Lines of data:
——————————
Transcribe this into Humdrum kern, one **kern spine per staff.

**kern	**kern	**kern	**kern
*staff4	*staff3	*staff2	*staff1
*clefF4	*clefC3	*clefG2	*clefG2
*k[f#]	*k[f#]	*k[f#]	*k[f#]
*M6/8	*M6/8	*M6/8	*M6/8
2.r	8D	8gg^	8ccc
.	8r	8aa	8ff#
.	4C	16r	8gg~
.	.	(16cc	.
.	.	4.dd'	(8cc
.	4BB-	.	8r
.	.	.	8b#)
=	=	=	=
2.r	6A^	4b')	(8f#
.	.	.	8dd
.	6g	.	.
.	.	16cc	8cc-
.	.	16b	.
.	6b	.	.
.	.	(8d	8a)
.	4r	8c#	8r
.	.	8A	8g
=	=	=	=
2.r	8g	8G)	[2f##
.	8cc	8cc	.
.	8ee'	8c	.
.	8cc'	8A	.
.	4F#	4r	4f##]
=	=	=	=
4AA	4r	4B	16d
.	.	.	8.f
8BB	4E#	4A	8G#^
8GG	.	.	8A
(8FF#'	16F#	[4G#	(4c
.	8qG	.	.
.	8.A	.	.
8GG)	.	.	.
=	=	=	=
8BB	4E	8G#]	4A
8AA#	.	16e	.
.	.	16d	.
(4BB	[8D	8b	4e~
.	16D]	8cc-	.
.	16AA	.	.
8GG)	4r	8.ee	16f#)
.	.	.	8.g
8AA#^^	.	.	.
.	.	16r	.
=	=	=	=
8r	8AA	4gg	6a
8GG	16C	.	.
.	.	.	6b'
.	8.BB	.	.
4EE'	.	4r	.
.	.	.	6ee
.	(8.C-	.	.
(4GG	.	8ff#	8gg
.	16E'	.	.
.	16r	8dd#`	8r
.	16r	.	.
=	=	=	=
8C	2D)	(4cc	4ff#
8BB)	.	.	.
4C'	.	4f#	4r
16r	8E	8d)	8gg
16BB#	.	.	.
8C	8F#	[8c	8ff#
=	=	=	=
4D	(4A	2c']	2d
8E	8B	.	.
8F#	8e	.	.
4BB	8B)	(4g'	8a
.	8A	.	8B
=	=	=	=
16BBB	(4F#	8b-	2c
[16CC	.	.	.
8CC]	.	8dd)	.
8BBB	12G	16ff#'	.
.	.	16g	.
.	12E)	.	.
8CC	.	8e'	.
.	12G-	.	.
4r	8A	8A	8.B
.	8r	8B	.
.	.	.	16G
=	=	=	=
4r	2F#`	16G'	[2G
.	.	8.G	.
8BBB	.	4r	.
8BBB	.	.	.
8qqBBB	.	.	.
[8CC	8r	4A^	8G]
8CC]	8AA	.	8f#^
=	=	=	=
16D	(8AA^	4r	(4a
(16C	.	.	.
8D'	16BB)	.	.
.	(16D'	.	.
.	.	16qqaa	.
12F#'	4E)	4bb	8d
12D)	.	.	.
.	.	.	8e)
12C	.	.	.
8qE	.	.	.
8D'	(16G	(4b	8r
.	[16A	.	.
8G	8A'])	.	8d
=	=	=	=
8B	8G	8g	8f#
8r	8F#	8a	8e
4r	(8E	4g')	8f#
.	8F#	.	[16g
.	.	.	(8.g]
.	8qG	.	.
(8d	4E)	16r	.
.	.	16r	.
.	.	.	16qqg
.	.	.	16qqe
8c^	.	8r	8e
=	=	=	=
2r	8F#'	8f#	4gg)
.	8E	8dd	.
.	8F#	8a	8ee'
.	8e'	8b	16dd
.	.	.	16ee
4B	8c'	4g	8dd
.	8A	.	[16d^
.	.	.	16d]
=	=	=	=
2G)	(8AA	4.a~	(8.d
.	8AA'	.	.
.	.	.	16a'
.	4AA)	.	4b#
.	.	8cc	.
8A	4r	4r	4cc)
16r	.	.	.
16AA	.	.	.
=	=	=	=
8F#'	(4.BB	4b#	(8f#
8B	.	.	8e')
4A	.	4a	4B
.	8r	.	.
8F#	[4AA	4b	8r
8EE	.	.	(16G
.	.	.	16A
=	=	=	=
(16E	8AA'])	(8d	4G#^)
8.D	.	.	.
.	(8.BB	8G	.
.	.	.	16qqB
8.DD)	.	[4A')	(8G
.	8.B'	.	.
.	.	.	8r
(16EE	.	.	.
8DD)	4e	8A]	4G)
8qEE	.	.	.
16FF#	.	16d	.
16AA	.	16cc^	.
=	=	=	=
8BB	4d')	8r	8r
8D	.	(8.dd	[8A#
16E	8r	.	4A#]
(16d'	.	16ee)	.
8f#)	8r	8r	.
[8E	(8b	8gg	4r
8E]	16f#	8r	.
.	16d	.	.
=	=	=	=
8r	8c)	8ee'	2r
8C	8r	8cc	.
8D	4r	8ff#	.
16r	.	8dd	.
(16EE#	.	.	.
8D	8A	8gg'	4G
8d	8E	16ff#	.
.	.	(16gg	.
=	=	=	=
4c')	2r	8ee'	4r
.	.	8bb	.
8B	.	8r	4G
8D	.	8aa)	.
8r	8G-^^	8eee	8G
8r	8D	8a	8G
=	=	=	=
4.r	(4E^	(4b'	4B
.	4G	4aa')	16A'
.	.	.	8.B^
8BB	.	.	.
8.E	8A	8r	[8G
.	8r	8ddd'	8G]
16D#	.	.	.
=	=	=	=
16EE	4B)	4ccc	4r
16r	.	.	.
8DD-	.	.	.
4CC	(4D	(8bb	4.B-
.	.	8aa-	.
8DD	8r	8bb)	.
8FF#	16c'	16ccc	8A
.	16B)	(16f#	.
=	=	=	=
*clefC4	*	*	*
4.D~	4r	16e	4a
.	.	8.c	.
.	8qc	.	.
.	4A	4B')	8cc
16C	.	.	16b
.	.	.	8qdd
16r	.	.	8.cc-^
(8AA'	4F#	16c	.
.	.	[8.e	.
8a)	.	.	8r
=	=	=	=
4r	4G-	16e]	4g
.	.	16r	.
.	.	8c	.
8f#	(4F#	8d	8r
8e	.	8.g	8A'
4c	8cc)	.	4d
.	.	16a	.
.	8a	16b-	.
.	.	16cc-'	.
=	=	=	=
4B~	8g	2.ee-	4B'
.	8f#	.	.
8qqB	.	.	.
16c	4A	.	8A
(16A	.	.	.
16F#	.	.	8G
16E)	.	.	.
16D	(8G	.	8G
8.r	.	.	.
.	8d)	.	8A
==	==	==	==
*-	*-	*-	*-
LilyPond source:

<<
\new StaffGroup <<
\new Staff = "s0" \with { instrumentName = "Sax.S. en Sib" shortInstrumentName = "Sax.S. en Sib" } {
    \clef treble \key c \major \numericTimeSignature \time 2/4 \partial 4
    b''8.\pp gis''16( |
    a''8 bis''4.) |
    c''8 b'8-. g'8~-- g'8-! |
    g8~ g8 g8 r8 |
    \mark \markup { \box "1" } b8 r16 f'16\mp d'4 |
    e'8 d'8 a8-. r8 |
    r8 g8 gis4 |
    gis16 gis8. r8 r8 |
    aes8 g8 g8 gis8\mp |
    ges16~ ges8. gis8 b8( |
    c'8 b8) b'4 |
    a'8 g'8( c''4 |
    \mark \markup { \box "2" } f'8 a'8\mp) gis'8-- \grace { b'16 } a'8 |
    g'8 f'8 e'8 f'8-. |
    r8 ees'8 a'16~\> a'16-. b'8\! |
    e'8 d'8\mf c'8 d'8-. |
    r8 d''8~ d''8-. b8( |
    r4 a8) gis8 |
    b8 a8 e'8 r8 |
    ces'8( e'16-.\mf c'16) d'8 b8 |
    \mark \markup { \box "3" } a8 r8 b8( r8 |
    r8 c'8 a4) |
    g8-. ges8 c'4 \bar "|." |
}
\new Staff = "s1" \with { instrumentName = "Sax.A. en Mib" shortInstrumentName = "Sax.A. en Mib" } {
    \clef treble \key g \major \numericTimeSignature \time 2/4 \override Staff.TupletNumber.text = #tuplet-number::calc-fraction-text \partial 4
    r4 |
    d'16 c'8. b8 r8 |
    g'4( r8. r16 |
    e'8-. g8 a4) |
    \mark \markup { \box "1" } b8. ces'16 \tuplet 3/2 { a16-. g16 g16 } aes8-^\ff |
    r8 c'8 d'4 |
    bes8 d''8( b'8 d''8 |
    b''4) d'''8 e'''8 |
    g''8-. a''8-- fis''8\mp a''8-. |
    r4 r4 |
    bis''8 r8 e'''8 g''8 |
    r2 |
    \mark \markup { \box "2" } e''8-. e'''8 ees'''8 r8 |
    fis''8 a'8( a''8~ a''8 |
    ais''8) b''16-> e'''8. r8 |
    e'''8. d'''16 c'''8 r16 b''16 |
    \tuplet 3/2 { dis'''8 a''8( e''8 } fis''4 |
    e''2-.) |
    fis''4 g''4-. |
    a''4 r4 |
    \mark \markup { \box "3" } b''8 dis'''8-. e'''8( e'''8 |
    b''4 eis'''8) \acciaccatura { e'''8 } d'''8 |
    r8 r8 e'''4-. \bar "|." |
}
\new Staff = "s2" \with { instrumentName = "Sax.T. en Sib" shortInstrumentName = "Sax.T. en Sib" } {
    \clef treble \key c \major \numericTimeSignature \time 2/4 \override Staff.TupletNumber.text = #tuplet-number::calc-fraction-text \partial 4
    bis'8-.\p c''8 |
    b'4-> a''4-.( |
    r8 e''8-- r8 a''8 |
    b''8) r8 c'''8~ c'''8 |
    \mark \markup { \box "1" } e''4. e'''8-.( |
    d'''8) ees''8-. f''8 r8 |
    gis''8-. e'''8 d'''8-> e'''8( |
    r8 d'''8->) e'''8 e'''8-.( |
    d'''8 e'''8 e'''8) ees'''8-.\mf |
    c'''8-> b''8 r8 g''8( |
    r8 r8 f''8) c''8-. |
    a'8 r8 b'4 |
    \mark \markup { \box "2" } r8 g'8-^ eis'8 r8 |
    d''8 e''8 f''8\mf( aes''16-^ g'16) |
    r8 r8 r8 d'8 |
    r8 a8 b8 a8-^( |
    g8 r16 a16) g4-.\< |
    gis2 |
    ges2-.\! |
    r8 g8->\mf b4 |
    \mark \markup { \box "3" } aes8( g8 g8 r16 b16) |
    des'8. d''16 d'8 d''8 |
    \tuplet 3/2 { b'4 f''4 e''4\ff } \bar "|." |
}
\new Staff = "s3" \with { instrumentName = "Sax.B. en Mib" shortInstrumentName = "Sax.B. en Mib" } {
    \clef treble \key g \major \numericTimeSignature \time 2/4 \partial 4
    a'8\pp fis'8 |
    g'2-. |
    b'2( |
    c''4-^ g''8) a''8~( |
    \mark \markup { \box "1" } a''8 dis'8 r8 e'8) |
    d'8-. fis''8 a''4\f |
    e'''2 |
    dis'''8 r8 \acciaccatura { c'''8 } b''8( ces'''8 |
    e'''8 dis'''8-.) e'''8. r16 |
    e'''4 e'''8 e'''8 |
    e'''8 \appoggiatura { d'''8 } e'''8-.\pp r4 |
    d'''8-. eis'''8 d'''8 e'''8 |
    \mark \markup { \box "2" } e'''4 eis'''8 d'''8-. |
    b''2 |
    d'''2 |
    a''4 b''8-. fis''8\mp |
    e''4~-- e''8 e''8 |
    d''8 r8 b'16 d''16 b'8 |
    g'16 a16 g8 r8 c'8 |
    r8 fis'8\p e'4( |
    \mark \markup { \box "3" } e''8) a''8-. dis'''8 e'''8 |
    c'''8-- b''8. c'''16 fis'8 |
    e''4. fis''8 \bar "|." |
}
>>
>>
——————————
Copy out every line of the records above that contains the string "instrumentName".

\new Staff = "s0" \with { instrumentName = "Sax.S. en Sib" shortInstrumentName = "Sax.S. en Sib" } {
\new Staff = "s1" \with { instrumentName = "Sax.A. en Mib" shortInstrumentName = "Sax.A. en Mib" } {
\new Staff = "s2" \with { instrumentName = "Sax.T. en Sib" shortInstrumentName = "Sax.T. en Sib" } {
\new Staff = "s3" \with { instrumentName = "Sax.B. en Mib" shortInstrumentName = "Sax.B. en Mib" } {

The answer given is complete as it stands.